##### Source data #####

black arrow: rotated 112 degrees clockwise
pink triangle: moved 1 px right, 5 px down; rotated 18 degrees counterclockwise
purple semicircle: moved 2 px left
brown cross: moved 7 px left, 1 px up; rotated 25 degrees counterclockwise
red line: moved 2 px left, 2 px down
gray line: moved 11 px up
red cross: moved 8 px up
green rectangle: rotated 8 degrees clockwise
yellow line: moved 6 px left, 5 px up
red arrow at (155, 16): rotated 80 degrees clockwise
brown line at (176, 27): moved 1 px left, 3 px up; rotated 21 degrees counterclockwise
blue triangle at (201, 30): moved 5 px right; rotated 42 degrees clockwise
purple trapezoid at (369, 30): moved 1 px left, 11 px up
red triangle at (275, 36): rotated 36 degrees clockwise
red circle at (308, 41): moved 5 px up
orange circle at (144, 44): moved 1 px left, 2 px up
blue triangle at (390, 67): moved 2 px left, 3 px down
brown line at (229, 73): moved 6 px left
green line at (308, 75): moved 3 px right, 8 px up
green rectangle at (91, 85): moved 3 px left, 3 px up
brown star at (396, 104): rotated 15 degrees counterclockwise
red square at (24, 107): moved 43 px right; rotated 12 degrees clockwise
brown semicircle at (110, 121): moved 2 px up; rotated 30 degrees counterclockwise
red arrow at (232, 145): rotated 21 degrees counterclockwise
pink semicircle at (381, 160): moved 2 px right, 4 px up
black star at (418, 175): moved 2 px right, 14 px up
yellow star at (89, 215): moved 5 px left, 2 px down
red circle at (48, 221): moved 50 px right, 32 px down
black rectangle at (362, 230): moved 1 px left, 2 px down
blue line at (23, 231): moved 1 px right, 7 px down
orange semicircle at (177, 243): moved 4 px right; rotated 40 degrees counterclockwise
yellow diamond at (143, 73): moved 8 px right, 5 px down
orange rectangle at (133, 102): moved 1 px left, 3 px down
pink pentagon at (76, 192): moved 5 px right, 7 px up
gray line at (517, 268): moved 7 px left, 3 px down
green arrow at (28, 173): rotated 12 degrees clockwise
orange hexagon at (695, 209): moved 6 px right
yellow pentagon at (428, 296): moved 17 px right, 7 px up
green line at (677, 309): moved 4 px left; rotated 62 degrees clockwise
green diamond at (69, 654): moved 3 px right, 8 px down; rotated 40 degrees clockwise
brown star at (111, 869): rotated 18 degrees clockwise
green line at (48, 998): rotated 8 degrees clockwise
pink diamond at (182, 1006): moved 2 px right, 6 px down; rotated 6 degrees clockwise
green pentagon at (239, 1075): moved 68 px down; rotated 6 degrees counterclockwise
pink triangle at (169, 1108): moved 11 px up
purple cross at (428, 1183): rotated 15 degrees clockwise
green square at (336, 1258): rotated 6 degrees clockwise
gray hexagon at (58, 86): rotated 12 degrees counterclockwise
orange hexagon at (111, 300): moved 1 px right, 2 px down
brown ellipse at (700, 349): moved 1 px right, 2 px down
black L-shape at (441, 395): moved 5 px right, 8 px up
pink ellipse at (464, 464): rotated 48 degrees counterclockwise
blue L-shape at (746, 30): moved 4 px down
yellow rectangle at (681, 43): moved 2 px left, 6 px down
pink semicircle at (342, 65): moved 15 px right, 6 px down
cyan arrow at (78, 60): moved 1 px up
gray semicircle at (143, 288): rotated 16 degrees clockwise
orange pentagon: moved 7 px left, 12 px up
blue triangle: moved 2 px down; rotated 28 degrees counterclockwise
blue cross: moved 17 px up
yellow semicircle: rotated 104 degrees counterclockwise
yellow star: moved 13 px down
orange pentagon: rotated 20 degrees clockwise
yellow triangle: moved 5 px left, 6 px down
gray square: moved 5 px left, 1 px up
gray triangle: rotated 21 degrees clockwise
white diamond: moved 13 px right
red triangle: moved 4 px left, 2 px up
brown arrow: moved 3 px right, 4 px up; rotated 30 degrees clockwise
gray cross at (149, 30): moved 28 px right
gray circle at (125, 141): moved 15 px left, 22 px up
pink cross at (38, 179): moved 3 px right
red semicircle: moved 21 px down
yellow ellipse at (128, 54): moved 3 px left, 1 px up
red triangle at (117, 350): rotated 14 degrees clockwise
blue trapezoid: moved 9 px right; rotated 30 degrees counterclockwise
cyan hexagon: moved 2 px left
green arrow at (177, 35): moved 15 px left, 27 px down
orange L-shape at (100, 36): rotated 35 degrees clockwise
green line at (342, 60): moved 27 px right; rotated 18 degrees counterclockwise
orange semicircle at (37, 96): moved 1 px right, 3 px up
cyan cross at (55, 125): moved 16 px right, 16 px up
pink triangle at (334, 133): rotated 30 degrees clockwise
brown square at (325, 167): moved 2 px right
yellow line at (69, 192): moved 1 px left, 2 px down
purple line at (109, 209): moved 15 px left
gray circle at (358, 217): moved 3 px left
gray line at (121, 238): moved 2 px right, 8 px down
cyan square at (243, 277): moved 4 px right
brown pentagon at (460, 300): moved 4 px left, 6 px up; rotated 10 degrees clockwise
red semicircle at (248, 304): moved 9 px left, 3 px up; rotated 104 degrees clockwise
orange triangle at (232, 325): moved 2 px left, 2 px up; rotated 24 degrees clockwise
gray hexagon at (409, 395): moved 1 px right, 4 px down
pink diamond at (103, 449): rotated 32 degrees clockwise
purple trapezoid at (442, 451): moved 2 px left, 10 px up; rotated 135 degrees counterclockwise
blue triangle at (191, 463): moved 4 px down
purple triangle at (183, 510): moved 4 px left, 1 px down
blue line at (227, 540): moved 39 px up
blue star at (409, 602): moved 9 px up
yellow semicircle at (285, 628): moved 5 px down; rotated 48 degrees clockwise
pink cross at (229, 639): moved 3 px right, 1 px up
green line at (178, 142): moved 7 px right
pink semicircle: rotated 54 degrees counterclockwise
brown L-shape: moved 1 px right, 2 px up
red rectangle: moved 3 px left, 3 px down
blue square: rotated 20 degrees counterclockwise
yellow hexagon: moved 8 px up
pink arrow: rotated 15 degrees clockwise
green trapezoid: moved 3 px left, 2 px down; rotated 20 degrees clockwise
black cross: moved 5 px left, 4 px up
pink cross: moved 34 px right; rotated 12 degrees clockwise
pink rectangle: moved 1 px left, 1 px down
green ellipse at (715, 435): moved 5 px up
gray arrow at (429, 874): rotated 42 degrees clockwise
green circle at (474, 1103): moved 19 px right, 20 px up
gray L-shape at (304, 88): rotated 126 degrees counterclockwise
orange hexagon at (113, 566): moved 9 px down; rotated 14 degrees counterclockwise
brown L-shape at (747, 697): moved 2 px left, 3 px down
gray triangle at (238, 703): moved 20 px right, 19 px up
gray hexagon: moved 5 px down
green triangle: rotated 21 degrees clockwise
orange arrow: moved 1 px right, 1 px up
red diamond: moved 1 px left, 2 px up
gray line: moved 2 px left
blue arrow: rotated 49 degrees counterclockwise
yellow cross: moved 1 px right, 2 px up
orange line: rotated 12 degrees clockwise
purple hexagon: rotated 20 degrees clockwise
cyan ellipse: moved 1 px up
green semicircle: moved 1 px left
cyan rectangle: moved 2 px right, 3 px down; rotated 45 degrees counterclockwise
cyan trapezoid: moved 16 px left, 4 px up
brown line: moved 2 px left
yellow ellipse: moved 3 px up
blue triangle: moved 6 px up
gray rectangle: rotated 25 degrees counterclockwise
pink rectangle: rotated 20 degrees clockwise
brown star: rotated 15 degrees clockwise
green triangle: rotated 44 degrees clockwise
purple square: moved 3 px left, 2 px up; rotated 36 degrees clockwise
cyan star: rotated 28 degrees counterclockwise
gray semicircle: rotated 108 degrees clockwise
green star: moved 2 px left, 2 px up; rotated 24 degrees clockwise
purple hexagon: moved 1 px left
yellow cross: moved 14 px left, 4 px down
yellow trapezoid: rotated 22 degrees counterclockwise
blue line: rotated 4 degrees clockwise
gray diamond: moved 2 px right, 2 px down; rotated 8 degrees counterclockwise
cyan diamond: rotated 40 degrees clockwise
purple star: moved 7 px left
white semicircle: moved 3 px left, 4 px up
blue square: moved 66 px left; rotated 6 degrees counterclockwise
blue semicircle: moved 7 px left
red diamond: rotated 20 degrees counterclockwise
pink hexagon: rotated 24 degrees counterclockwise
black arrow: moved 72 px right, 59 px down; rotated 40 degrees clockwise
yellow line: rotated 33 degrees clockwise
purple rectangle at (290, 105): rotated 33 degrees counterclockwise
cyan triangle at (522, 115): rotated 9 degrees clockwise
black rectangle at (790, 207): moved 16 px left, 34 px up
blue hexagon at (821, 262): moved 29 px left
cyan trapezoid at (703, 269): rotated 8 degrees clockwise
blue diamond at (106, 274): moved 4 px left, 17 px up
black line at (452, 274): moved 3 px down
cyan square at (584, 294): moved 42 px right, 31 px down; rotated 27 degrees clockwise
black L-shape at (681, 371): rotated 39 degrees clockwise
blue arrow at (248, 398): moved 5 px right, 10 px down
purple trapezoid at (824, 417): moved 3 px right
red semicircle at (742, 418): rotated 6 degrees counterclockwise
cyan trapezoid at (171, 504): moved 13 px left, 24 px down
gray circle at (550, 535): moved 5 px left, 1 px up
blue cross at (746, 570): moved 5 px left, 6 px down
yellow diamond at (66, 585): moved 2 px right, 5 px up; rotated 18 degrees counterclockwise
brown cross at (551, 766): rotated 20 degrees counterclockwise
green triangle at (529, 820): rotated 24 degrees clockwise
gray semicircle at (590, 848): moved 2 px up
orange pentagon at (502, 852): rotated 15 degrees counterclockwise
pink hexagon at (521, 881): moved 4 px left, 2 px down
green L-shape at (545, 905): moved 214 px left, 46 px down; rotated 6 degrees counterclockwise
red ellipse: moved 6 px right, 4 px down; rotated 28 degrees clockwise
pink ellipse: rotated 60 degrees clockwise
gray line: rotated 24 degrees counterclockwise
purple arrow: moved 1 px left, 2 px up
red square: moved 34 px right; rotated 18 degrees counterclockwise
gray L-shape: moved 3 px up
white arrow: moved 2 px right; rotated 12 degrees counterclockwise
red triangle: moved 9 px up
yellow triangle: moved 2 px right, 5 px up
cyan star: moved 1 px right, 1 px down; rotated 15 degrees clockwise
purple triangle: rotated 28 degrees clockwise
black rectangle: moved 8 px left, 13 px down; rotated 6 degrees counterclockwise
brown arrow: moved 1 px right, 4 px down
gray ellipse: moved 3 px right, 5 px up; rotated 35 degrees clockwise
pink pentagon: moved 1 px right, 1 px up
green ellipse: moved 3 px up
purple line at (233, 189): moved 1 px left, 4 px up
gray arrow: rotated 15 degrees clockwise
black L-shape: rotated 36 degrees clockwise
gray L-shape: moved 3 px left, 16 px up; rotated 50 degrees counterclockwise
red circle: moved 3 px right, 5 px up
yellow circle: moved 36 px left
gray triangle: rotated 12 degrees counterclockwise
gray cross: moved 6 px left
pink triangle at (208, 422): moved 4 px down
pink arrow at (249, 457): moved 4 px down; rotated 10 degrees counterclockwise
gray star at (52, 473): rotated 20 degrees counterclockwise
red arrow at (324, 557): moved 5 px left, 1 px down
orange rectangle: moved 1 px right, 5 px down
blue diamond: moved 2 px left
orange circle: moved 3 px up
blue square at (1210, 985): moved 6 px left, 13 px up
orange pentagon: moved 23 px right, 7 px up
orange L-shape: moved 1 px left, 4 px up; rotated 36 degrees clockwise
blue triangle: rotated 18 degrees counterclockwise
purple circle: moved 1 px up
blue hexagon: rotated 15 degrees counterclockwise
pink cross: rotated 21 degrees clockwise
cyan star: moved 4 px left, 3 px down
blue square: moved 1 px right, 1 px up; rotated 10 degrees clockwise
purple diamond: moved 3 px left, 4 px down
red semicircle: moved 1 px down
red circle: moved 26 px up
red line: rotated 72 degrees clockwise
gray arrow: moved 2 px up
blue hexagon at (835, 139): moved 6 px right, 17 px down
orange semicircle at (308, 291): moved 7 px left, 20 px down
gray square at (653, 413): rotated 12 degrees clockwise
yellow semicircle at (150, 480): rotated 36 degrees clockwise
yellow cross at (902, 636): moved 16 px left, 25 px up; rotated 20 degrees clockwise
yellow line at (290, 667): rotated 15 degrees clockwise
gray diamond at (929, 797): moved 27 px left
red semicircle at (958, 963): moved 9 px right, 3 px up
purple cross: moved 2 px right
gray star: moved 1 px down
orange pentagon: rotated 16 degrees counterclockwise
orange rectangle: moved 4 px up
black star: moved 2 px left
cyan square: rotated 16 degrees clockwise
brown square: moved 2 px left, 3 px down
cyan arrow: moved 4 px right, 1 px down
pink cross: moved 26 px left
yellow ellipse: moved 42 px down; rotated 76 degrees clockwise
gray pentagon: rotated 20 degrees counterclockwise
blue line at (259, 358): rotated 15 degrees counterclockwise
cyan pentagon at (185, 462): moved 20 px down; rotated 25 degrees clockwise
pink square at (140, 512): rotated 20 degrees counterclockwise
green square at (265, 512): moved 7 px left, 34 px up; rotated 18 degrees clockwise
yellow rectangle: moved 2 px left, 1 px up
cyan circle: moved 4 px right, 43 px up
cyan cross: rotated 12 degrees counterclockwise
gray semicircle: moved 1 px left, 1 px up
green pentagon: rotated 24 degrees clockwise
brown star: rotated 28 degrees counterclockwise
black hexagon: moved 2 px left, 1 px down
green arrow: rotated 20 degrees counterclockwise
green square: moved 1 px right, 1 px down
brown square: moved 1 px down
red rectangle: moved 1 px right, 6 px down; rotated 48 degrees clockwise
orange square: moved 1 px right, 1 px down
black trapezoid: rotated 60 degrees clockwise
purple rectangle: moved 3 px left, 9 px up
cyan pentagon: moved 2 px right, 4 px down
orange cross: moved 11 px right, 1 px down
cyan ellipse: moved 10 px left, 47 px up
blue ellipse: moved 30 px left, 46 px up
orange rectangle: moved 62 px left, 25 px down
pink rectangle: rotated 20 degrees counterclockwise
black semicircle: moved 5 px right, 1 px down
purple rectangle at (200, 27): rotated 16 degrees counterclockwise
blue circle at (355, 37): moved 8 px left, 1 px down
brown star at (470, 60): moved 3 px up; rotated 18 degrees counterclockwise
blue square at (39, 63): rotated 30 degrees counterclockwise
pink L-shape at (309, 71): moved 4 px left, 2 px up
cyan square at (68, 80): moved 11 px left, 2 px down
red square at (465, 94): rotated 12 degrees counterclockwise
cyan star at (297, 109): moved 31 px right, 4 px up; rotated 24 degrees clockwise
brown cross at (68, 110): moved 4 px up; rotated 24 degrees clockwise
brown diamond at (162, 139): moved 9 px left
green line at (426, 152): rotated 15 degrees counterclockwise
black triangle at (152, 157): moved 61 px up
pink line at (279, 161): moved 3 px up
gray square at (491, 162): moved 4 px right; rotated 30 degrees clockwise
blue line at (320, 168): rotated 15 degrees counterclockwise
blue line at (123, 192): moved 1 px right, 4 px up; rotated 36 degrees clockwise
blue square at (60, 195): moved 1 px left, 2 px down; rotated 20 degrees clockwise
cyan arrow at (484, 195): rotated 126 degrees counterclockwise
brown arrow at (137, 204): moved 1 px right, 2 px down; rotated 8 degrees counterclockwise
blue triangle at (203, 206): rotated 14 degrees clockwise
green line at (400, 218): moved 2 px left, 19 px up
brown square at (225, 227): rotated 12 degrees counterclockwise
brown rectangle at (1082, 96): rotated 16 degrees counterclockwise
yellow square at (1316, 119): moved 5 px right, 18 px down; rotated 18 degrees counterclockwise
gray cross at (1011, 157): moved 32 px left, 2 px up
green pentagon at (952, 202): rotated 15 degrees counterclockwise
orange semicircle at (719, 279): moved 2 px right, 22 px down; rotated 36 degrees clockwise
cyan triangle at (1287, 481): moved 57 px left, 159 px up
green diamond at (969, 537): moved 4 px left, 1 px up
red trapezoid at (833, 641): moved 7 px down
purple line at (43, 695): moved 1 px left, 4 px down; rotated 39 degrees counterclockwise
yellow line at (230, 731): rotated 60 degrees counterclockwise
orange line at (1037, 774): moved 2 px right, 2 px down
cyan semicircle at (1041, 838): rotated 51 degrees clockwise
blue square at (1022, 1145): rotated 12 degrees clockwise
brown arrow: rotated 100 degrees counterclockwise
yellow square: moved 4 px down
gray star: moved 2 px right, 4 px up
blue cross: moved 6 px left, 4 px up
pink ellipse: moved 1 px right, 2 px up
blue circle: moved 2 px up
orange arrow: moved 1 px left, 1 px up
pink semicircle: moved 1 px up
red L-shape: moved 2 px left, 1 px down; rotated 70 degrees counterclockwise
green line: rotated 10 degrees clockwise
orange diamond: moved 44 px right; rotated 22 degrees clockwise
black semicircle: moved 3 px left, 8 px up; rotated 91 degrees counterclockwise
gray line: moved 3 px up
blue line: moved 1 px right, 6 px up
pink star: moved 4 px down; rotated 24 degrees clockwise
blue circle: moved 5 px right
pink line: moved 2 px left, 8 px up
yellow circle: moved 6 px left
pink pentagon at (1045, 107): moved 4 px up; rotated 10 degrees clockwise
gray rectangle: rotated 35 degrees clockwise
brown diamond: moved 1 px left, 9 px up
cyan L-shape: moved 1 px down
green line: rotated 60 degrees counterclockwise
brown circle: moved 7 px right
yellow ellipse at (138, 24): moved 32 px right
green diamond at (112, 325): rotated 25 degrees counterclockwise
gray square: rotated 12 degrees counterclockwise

#####

§ **Aim of the task**
Return, unchanged, every line from the first of the items above through the line containing "blue triangle at (201, 30): moved", with both ends included.

§ **Task result**
black arrow: rotated 112 degrees clockwise
pink triangle: moved 1 px right, 5 px down; rotated 18 degrees counterclockwise
purple semicircle: moved 2 px left
brown cross: moved 7 px left, 1 px up; rotated 25 degrees counterclockwise
red line: moved 2 px left, 2 px down
gray line: moved 11 px up
red cross: moved 8 px up
green rectangle: rotated 8 degrees clockwise
yellow line: moved 6 px left, 5 px up
red arrow at (155, 16): rotated 80 degrees clockwise
brown line at (176, 27): moved 1 px left, 3 px up; rotated 21 degrees counterclockwise
blue triangle at (201, 30): moved 5 px right; rotated 42 degrees clockwise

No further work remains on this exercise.